===== Records for processing =====
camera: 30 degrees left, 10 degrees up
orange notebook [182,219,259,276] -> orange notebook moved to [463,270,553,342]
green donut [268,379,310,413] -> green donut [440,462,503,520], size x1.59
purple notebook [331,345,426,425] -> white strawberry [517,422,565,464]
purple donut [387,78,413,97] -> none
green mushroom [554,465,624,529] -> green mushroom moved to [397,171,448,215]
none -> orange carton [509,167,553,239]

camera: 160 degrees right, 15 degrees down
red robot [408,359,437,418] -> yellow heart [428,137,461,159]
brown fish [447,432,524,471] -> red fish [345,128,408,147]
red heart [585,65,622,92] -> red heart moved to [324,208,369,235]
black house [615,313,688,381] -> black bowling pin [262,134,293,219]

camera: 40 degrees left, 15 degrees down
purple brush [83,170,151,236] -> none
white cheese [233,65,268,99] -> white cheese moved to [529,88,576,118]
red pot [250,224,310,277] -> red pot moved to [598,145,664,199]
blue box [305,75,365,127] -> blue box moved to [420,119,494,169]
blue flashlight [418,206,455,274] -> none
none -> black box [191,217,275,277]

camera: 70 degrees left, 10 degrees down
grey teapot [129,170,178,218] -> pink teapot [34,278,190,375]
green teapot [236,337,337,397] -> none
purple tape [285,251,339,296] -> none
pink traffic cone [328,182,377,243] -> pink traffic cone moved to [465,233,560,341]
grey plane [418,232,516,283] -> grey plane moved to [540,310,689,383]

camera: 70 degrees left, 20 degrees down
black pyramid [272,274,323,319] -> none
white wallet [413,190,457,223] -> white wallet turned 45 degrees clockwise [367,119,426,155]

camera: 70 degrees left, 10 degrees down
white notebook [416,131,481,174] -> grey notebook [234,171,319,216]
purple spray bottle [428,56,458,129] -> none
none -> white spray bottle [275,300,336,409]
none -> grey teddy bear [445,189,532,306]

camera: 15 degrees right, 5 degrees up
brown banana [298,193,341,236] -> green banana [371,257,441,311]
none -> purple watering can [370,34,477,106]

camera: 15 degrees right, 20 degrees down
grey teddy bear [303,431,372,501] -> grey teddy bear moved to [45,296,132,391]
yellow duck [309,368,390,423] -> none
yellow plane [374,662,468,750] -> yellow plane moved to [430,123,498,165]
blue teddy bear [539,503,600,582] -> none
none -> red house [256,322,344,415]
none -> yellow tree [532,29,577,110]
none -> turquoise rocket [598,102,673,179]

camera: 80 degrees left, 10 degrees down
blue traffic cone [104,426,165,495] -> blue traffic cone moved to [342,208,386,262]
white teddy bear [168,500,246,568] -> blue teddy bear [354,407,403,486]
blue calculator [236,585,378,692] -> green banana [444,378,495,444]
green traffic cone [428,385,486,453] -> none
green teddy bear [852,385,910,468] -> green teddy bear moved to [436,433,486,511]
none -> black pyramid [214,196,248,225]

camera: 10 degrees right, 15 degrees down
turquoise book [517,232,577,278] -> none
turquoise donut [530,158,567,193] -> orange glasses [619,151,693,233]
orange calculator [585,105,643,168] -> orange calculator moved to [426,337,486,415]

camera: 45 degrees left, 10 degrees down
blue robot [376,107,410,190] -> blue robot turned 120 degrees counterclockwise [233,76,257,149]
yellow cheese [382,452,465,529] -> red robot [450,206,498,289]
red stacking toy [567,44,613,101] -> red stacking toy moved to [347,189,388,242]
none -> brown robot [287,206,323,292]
=====
For every entry above, write out an exact copy.

camera: 30 degrees left, 10 degrees up
orange notebook [182,219,259,276] -> orange notebook moved to [463,270,553,342]
green donut [268,379,310,413] -> green donut [440,462,503,520], size x1.59
purple notebook [331,345,426,425] -> white strawberry [517,422,565,464]
purple donut [387,78,413,97] -> none
green mushroom [554,465,624,529] -> green mushroom moved to [397,171,448,215]
none -> orange carton [509,167,553,239]

camera: 160 degrees right, 15 degrees down
red robot [408,359,437,418] -> yellow heart [428,137,461,159]
brown fish [447,432,524,471] -> red fish [345,128,408,147]
red heart [585,65,622,92] -> red heart moved to [324,208,369,235]
black house [615,313,688,381] -> black bowling pin [262,134,293,219]

camera: 40 degrees left, 15 degrees down
purple brush [83,170,151,236] -> none
white cheese [233,65,268,99] -> white cheese moved to [529,88,576,118]
red pot [250,224,310,277] -> red pot moved to [598,145,664,199]
blue box [305,75,365,127] -> blue box moved to [420,119,494,169]
blue flashlight [418,206,455,274] -> none
none -> black box [191,217,275,277]

camera: 70 degrees left, 10 degrees down
grey teapot [129,170,178,218] -> pink teapot [34,278,190,375]
green teapot [236,337,337,397] -> none
purple tape [285,251,339,296] -> none
pink traffic cone [328,182,377,243] -> pink traffic cone moved to [465,233,560,341]
grey plane [418,232,516,283] -> grey plane moved to [540,310,689,383]

camera: 70 degrees left, 20 degrees down
black pyramid [272,274,323,319] -> none
white wallet [413,190,457,223] -> white wallet turned 45 degrees clockwise [367,119,426,155]

camera: 70 degrees left, 10 degrees down
white notebook [416,131,481,174] -> grey notebook [234,171,319,216]
purple spray bottle [428,56,458,129] -> none
none -> white spray bottle [275,300,336,409]
none -> grey teddy bear [445,189,532,306]

camera: 15 degrees right, 5 degrees up
brown banana [298,193,341,236] -> green banana [371,257,441,311]
none -> purple watering can [370,34,477,106]

camera: 15 degrees right, 20 degrees down
grey teddy bear [303,431,372,501] -> grey teddy bear moved to [45,296,132,391]
yellow duck [309,368,390,423] -> none
yellow plane [374,662,468,750] -> yellow plane moved to [430,123,498,165]
blue teddy bear [539,503,600,582] -> none
none -> red house [256,322,344,415]
none -> yellow tree [532,29,577,110]
none -> turquoise rocket [598,102,673,179]

camera: 80 degrees left, 10 degrees down
blue traffic cone [104,426,165,495] -> blue traffic cone moved to [342,208,386,262]
white teddy bear [168,500,246,568] -> blue teddy bear [354,407,403,486]
blue calculator [236,585,378,692] -> green banana [444,378,495,444]
green traffic cone [428,385,486,453] -> none
green teddy bear [852,385,910,468] -> green teddy bear moved to [436,433,486,511]
none -> black pyramid [214,196,248,225]

camera: 10 degrees right, 15 degrees down
turquoise book [517,232,577,278] -> none
turquoise donut [530,158,567,193] -> orange glasses [619,151,693,233]
orange calculator [585,105,643,168] -> orange calculator moved to [426,337,486,415]

camera: 45 degrees left, 10 degrees down
blue robot [376,107,410,190] -> blue robot turned 120 degrees counterclockwise [233,76,257,149]
yellow cheese [382,452,465,529] -> red robot [450,206,498,289]
red stacking toy [567,44,613,101] -> red stacking toy moved to [347,189,388,242]
none -> brown robot [287,206,323,292]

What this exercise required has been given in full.